◆ Data supplied ◆

• • • • •

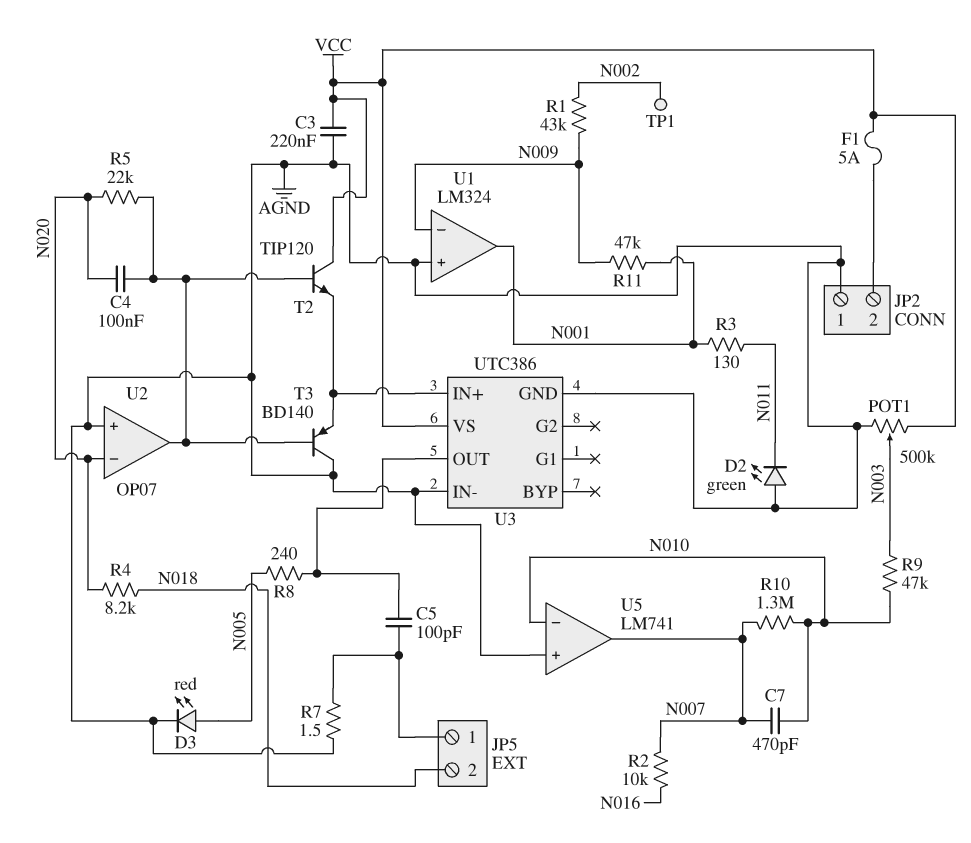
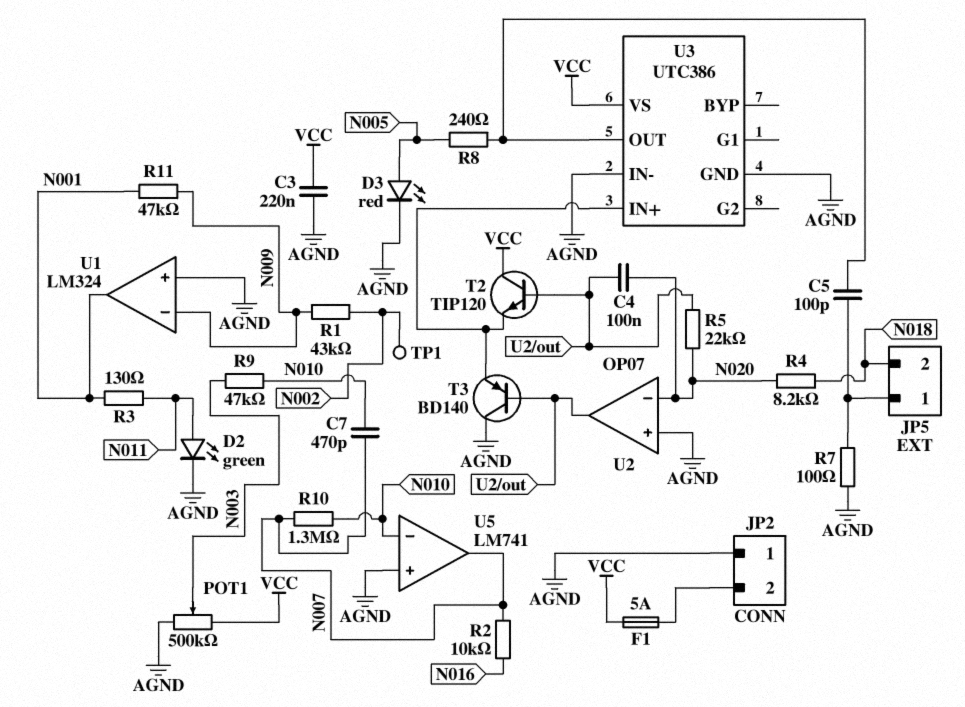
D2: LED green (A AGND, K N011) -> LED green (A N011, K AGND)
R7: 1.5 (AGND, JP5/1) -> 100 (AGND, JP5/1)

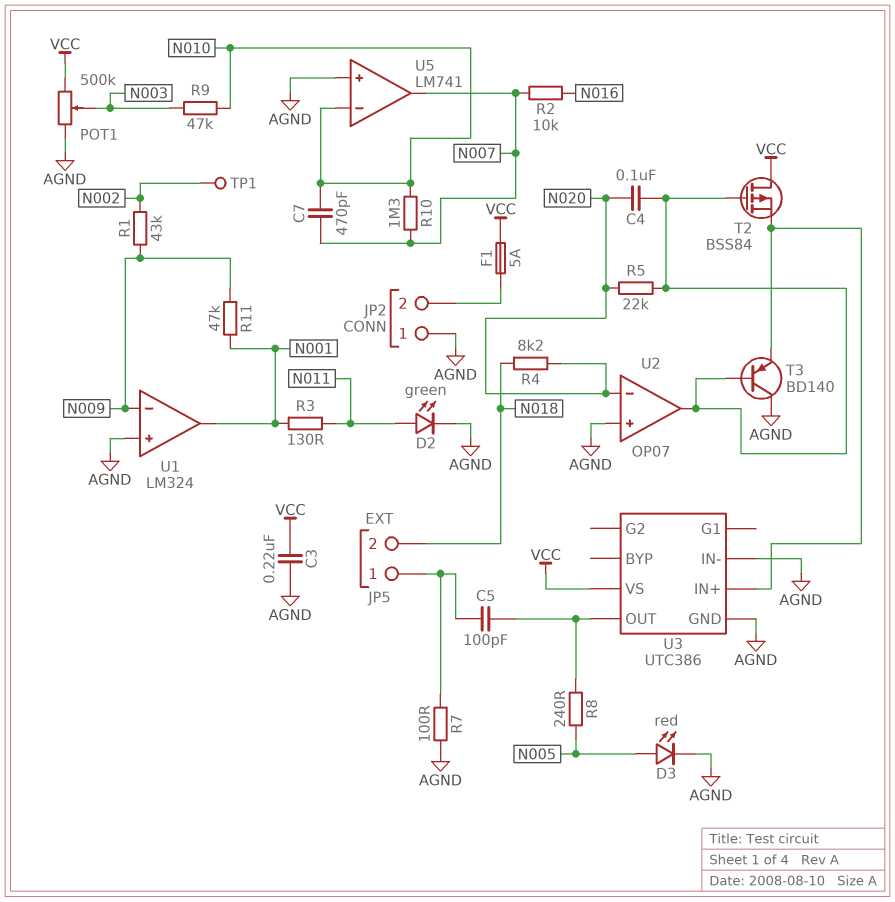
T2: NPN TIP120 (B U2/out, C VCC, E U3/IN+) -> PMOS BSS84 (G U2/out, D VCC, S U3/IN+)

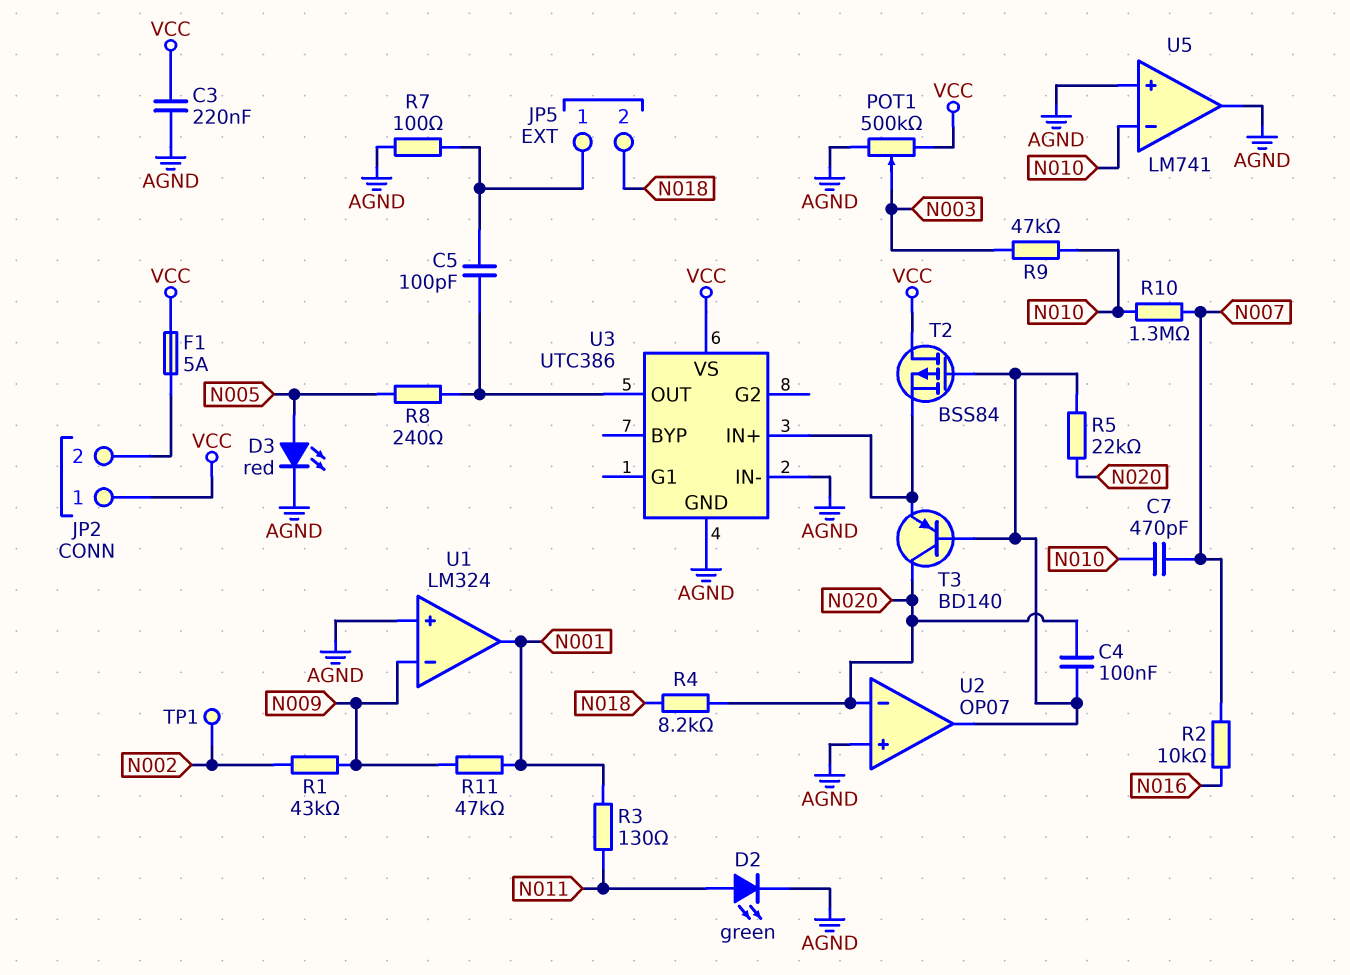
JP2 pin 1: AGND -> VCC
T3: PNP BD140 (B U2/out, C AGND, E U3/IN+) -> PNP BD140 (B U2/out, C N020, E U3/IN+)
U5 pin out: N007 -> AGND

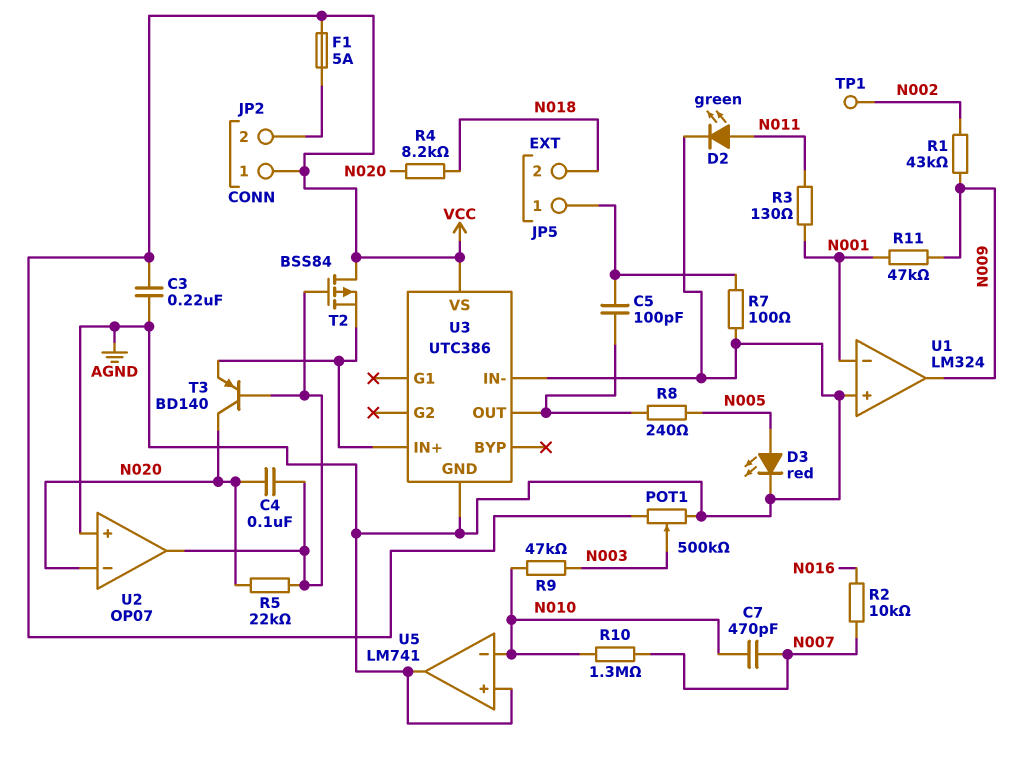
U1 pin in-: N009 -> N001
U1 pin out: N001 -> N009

• • • • •

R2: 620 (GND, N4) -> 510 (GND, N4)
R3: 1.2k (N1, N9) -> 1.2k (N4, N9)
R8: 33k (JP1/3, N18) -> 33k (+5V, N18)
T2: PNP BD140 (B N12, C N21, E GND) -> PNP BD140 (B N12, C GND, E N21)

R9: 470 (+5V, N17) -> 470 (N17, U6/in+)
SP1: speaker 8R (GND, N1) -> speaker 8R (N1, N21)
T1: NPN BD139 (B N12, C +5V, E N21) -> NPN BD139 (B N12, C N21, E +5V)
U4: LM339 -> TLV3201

• • • • •

When you reach the line holding "R8: 33k (JP1/3, N18) -> 33k (+5V, N18)" in the records above, begin reproducing exactly, stop after the line holding "U4: LM339 -> TLV3201", and output nothing else.

◆ Task result ◆
R8: 33k (JP1/3, N18) -> 33k (+5V, N18)
T2: PNP BD140 (B N12, C N21, E GND) -> PNP BD140 (B N12, C GND, E N21)

R9: 470 (+5V, N17) -> 470 (N17, U6/in+)
SP1: speaker 8R (GND, N1) -> speaker 8R (N1, N21)
T1: NPN BD139 (B N12, C +5V, E N21) -> NPN BD139 (B N12, C N21, E +5V)
U4: LM339 -> TLV3201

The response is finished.